Compute how many lines in the data below contain "none"; answer only with that number.

• • •

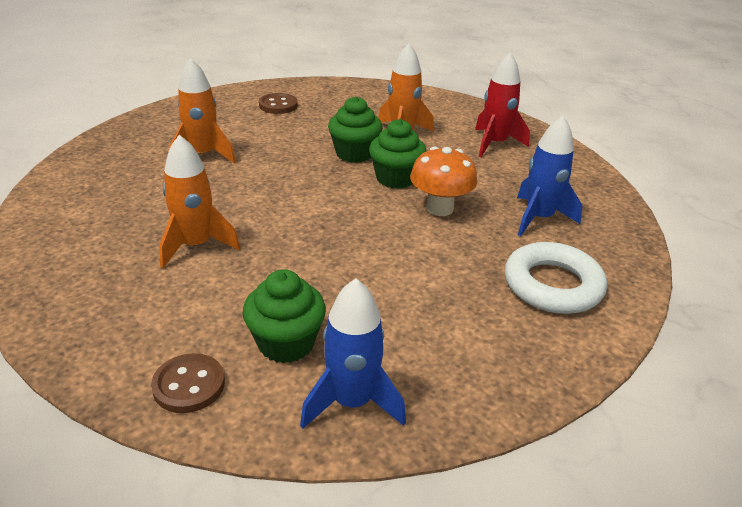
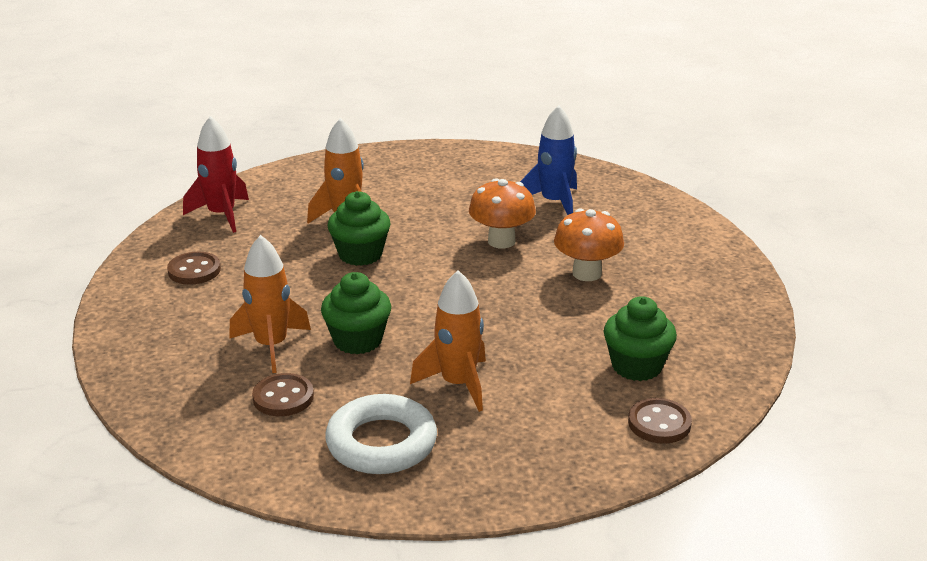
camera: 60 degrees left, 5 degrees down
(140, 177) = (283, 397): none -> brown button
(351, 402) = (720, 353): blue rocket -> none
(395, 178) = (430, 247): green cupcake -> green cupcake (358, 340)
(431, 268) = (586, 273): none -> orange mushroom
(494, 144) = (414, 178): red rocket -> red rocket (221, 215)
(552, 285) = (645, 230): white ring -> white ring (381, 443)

• • •

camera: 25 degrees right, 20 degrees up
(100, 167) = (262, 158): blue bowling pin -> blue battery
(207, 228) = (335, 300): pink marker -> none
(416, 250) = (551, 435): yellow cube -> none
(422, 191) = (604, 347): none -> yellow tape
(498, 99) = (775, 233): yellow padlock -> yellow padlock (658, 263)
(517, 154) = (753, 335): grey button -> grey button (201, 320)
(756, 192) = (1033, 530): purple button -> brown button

• • •

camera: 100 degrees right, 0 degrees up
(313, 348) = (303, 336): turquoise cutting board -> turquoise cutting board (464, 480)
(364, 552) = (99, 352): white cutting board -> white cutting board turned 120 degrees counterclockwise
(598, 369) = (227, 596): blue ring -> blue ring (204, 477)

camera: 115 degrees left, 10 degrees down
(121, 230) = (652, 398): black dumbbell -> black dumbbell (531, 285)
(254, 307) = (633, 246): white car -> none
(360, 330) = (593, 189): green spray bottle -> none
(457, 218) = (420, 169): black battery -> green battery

• • •

**RESULT**.
8